BEGIN

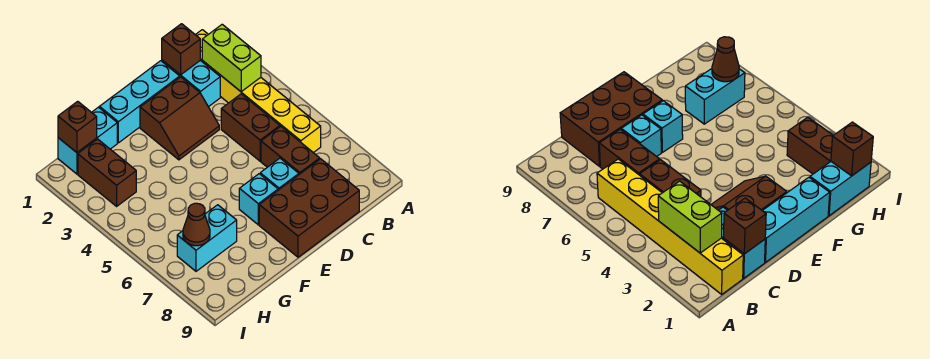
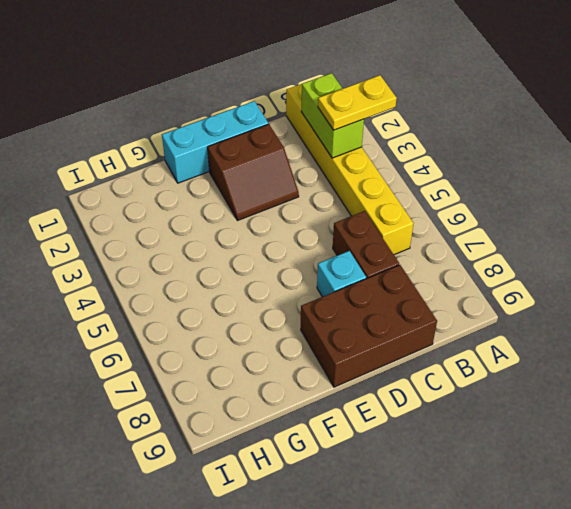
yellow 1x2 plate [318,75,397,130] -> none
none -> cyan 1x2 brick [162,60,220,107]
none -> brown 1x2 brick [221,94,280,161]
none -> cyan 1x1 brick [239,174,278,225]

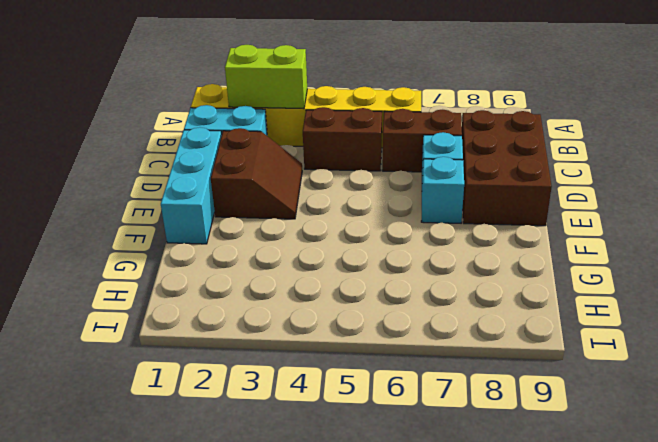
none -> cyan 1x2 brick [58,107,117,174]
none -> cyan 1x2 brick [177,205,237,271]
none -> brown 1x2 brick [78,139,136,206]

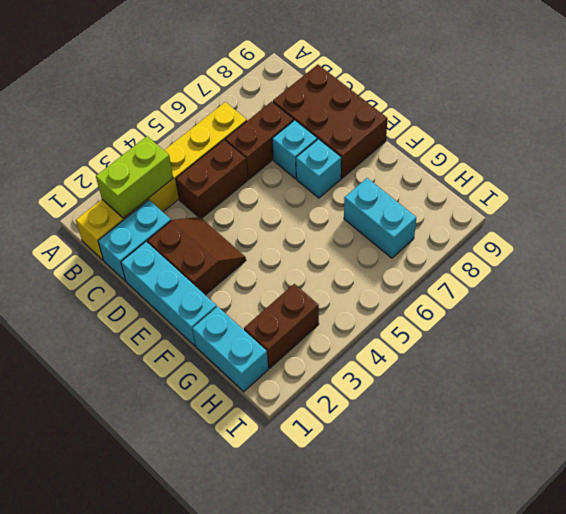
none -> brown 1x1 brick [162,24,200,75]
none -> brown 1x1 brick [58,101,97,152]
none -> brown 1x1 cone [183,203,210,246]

END

■ HOW TO COMPLETE THIS TASK ■
Looking at the records above, extract only the lines from the one with "none -> cyan 1x1 brick [239,174,278,225]" through the last line, exactly, with the pictures left out.

■ RESPONSE ■
none -> cyan 1x1 brick [239,174,278,225]

none -> cyan 1x2 brick [58,107,117,174]
none -> cyan 1x2 brick [177,205,237,271]
none -> brown 1x2 brick [78,139,136,206]

none -> brown 1x1 brick [162,24,200,75]
none -> brown 1x1 brick [58,101,97,152]
none -> brown 1x1 cone [183,203,210,246]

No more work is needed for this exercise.